• TASK ITEM
Beneath this task are records; count the lines among them that contain the word "moved" and answer with the number only.

>>>>>

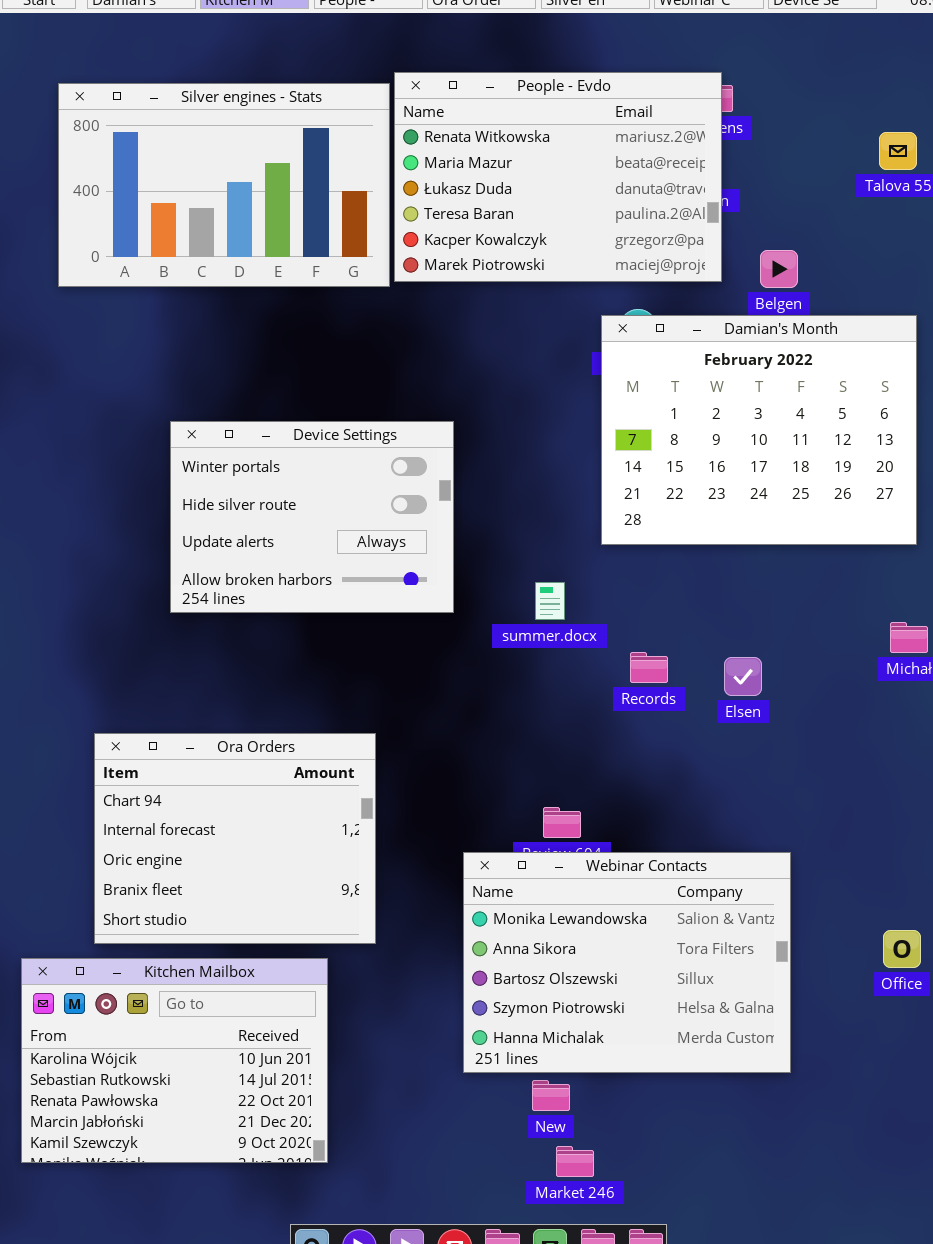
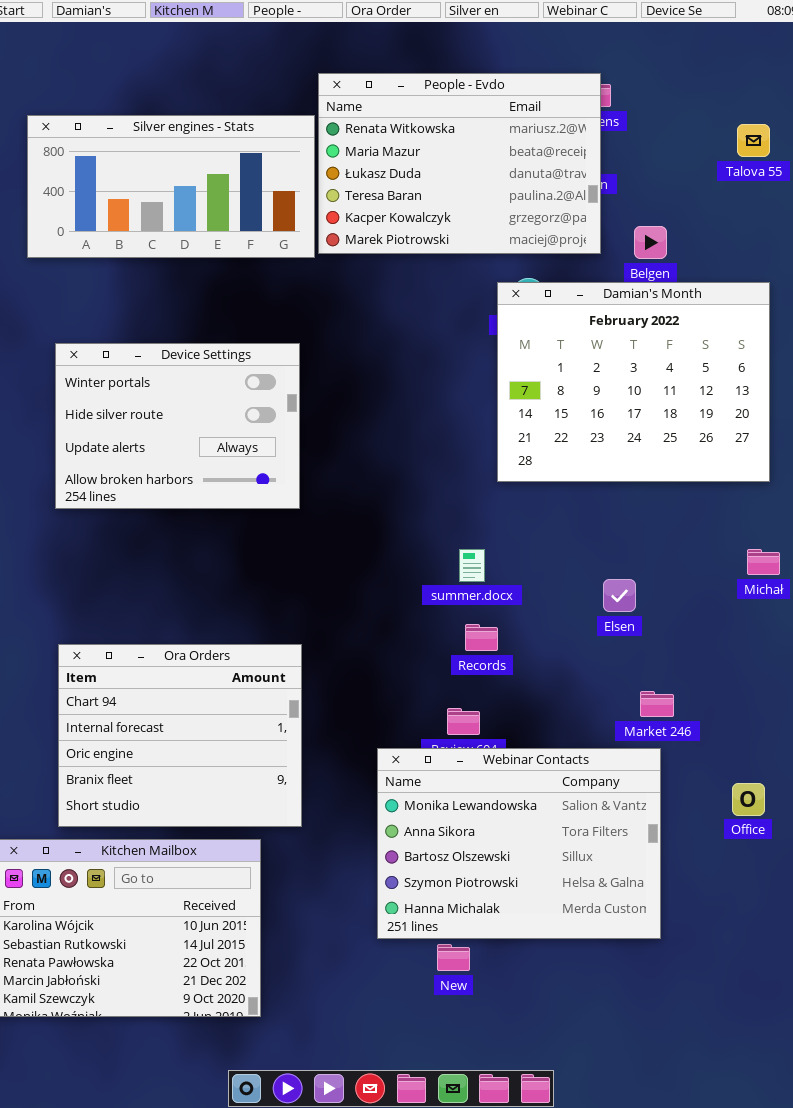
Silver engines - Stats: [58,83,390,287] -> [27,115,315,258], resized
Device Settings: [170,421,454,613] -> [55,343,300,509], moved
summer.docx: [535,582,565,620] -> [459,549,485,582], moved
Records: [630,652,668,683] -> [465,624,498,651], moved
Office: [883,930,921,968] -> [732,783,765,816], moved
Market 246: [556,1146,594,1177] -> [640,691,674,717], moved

<<<<<

• THE COMPLETED TASK
5